**What the task requires:** The line containing "(490, 152) = (82, 406): yellow bottle -> none" marks the start, and the last line of the records below marks the end. Print that run exactly and nothing else.

[Opening Material provided section]

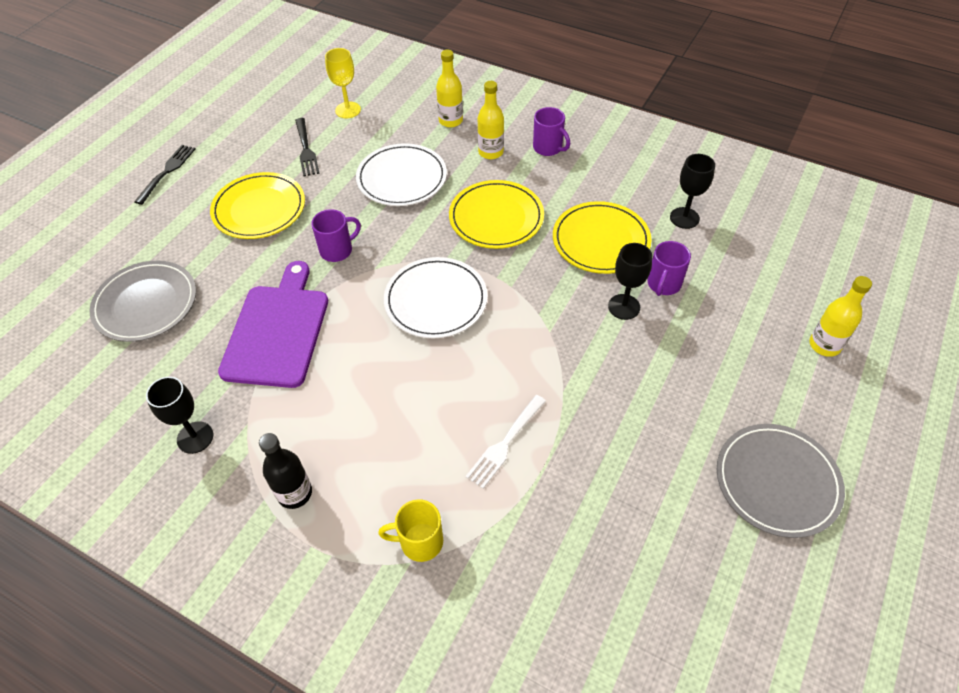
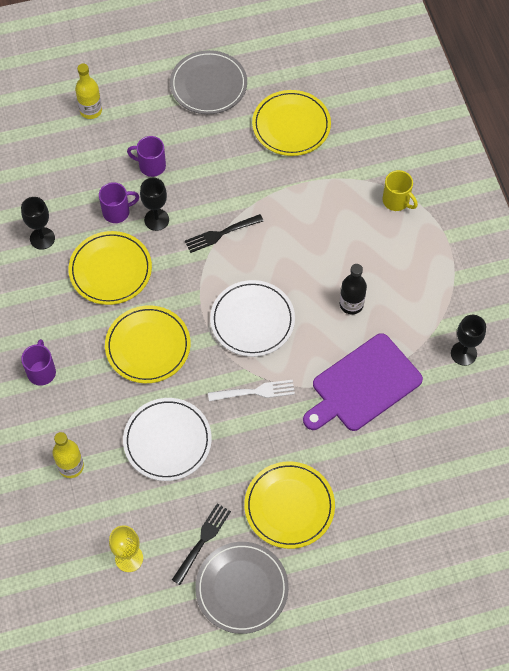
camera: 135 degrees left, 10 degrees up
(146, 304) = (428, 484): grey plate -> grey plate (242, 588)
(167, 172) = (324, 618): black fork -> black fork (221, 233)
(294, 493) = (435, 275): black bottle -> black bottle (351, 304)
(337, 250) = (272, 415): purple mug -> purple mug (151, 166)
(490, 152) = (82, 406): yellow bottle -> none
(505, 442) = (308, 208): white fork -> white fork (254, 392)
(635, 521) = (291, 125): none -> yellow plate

[Closing Material provided section]

**Task result:**
(490, 152) = (82, 406): yellow bottle -> none
(505, 442) = (308, 208): white fork -> white fork (254, 392)
(635, 521) = (291, 125): none -> yellow plate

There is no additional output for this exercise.